BEGIN EXERCISE INPUT

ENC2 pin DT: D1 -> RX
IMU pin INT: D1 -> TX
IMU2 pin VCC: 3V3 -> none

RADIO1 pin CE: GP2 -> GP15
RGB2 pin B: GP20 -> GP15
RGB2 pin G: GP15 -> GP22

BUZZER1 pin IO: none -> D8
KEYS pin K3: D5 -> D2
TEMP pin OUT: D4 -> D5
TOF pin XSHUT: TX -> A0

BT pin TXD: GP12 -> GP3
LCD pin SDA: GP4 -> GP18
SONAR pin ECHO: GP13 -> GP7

END EXERCISE INPUT

— WHAT IS BEING ASKED —
For each line above that includes "none", copy the line.

— ANSWER SPACE —
IMU2 pin VCC: 3V3 -> none
BUZZER1 pin IO: none -> D8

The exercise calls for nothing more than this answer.